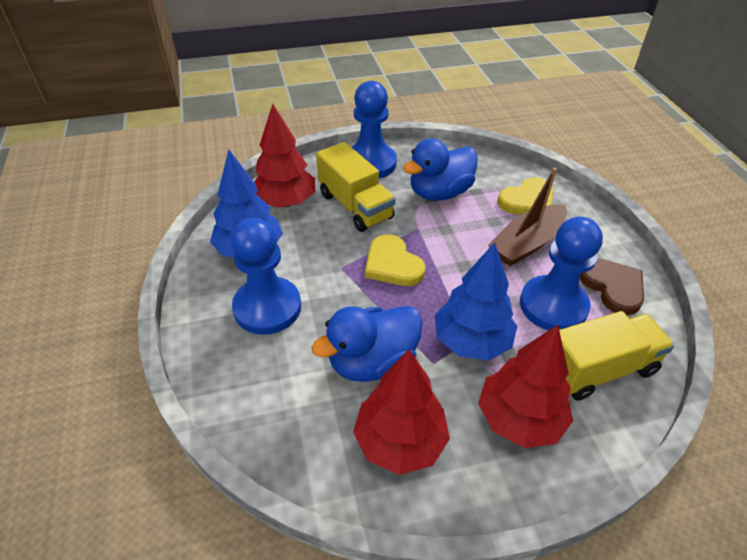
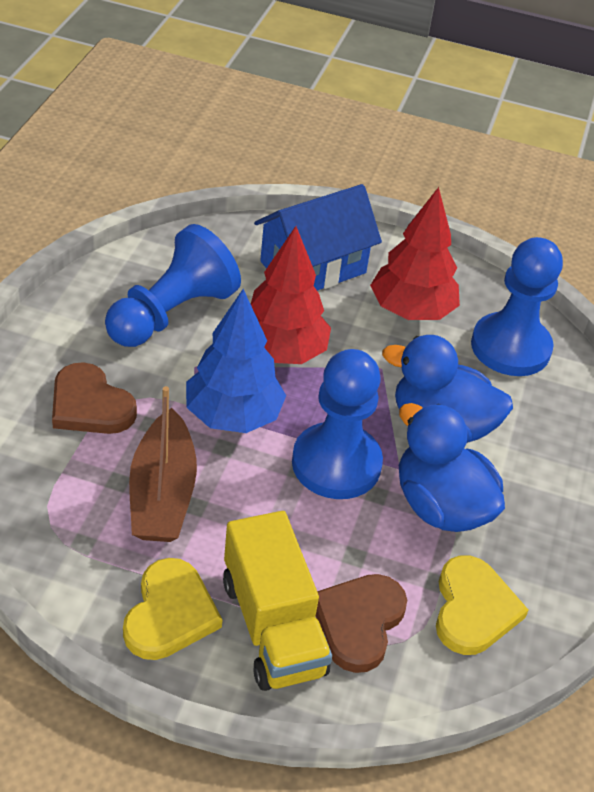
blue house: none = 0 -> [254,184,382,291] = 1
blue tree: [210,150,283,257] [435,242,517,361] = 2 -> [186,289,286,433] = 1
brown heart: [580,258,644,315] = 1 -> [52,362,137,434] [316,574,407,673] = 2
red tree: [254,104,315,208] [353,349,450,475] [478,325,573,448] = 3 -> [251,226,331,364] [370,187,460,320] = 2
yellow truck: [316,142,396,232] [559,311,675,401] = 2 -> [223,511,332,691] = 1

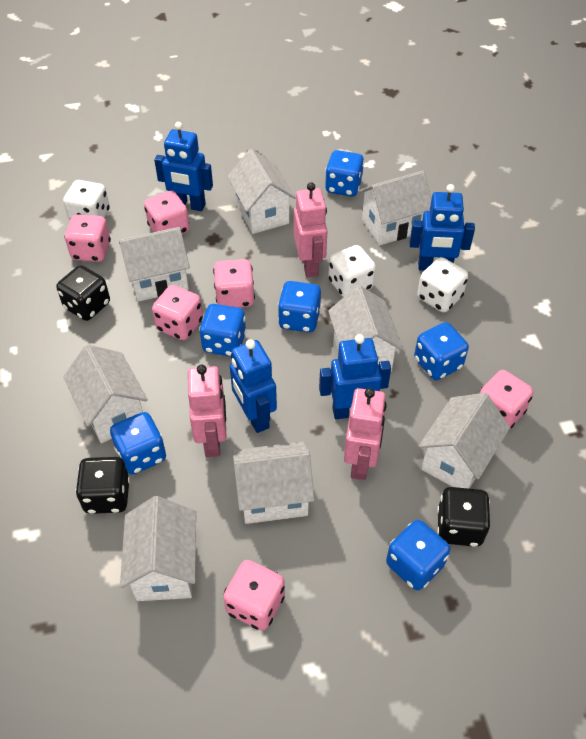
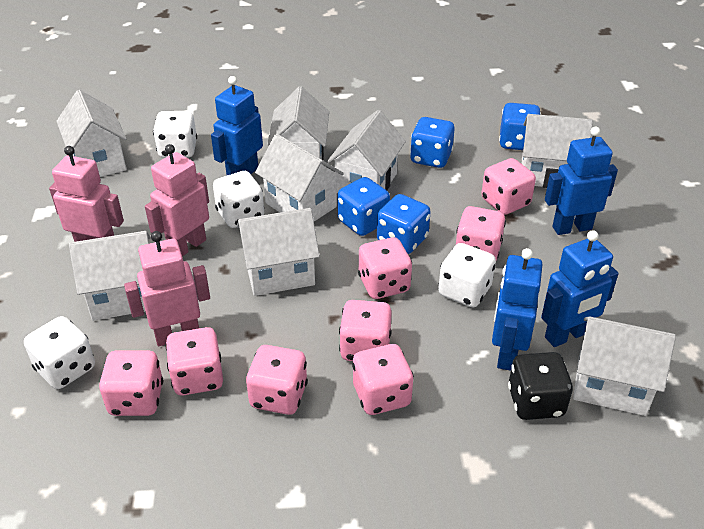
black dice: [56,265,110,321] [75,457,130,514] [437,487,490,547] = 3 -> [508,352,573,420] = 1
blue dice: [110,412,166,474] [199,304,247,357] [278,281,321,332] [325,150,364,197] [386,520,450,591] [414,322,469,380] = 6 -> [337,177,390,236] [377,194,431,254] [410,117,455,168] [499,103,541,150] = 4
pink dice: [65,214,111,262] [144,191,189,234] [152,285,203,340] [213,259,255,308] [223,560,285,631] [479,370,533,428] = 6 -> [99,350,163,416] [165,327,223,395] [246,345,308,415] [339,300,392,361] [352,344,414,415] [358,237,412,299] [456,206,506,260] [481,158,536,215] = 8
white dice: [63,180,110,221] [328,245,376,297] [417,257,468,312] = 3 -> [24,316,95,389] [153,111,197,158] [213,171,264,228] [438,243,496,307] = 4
---
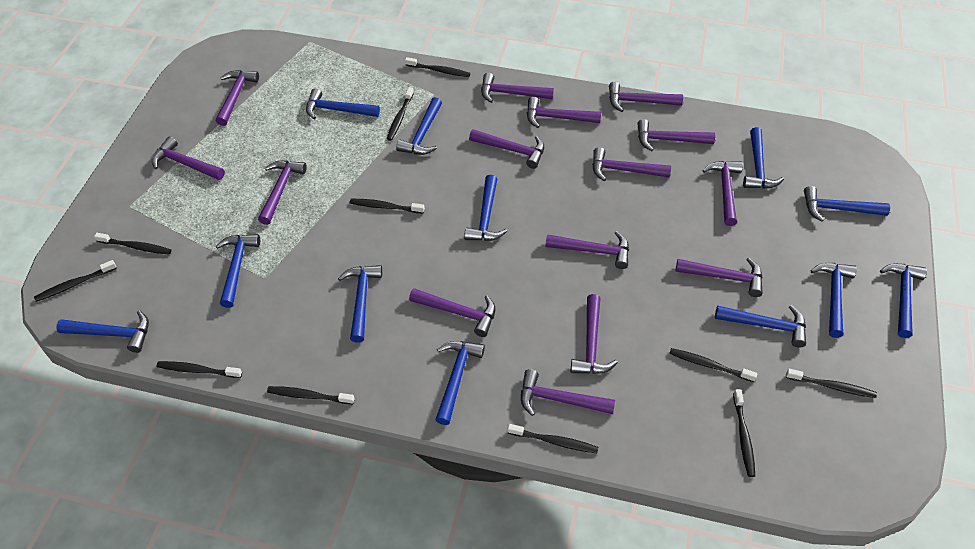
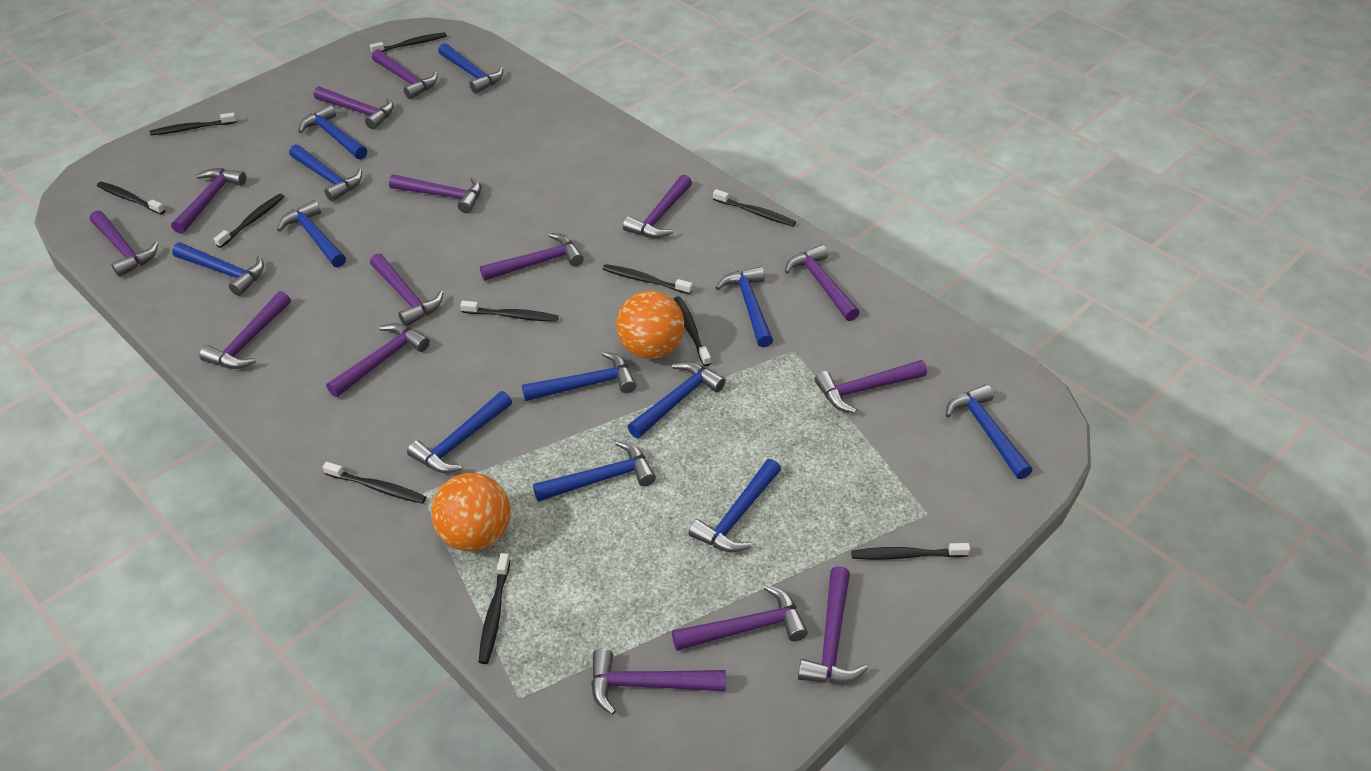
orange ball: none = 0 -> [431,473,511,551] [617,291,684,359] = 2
--
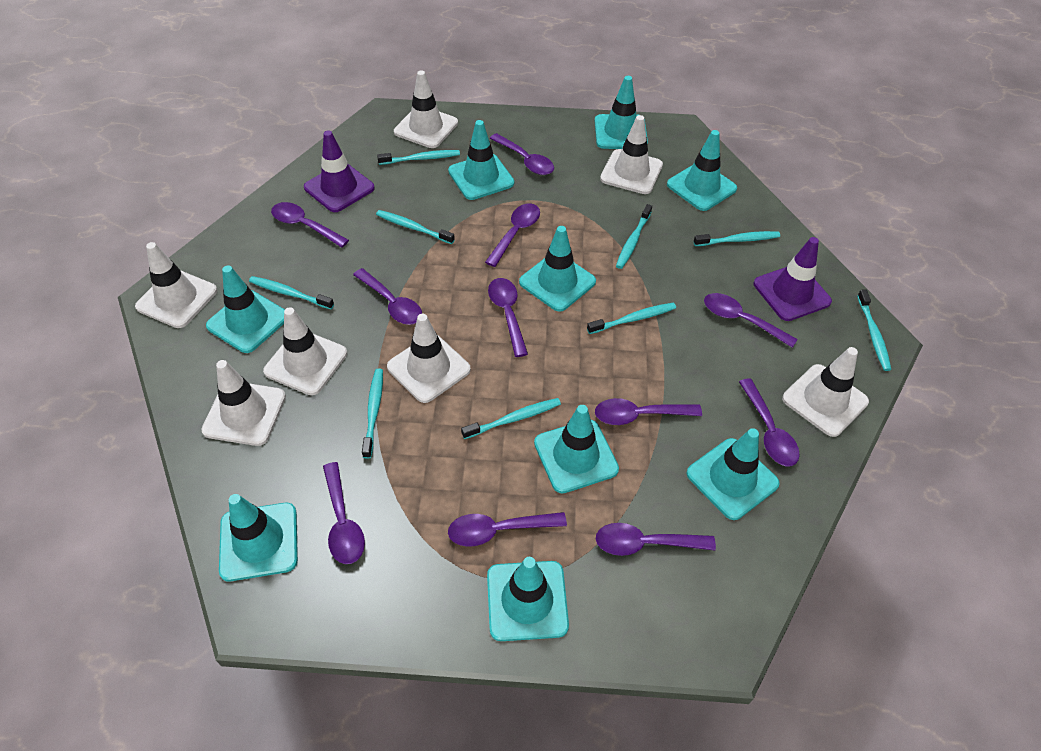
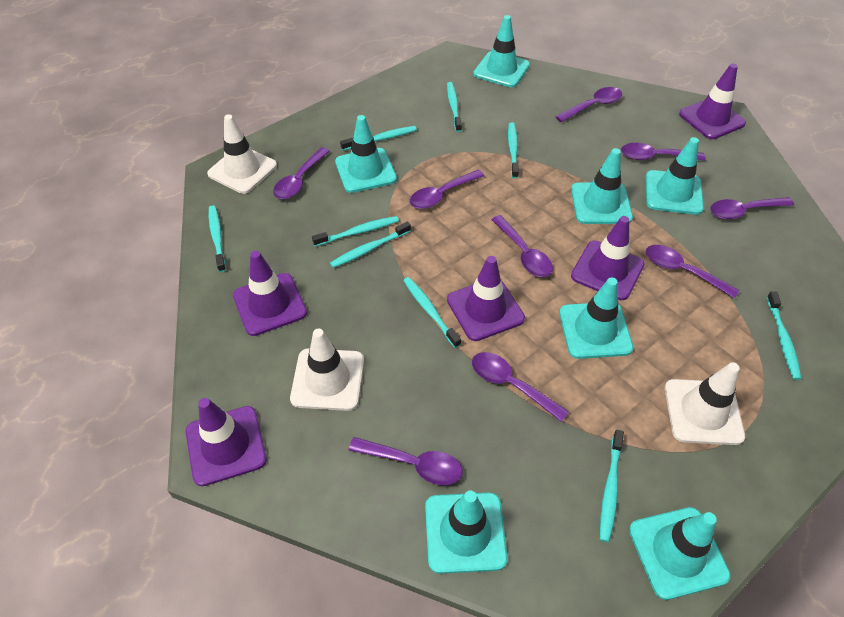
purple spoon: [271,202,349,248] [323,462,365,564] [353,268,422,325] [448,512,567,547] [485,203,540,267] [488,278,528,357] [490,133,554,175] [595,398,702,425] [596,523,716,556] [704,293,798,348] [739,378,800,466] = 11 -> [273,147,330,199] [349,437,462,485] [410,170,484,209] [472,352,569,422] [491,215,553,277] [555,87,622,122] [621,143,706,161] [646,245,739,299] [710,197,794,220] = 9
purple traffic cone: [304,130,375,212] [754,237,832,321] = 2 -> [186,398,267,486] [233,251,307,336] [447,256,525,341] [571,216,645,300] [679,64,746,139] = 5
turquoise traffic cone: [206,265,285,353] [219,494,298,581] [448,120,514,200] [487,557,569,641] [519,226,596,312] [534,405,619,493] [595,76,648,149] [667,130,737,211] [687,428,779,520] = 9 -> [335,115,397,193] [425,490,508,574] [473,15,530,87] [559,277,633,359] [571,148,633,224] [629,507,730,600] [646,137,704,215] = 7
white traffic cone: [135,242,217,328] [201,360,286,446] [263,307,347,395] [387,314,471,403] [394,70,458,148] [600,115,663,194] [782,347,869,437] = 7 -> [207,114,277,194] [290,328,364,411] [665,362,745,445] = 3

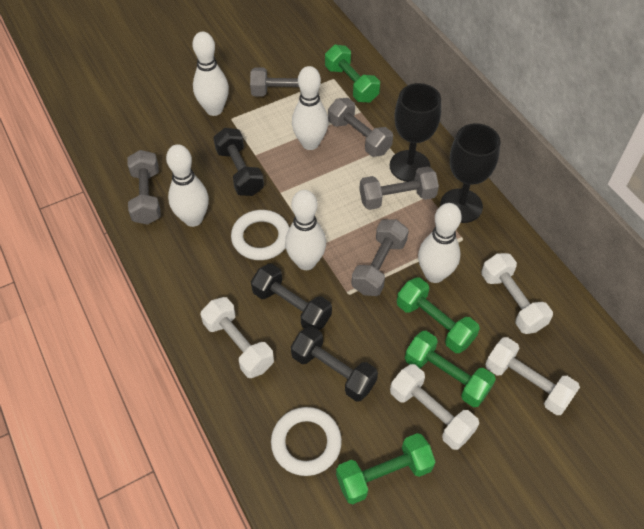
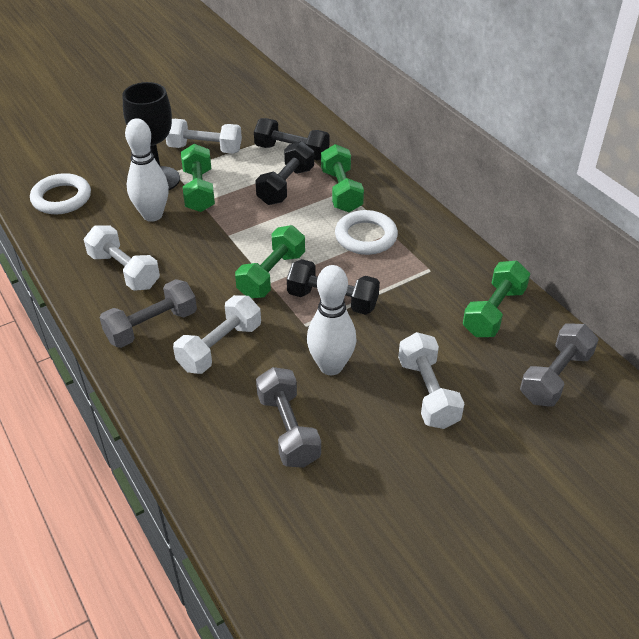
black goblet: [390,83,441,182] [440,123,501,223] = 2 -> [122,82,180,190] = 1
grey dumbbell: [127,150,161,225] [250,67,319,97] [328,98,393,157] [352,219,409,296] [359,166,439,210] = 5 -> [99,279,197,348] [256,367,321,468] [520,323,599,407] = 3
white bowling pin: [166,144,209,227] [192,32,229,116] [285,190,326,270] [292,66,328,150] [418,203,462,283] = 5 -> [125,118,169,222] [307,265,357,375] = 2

ASSIGNMENT: Set down, exactly as they stand above, the lines starting with the line with "blue house: none = 0 -> [254,184,382,291] = 1" and going on through the line with "yellow truck: [316,142,396,232]", and no others.

RESULT OF THE TASK:
blue house: none = 0 -> [254,184,382,291] = 1
blue tree: [210,150,283,257] [435,242,517,361] = 2 -> [186,289,286,433] = 1
brown heart: [580,258,644,315] = 1 -> [52,362,137,434] [316,574,407,673] = 2
red tree: [254,104,315,208] [353,349,450,475] [478,325,573,448] = 3 -> [251,226,331,364] [370,187,460,320] = 2
yellow truck: [316,142,396,232] [559,311,675,401] = 2 -> [223,511,332,691] = 1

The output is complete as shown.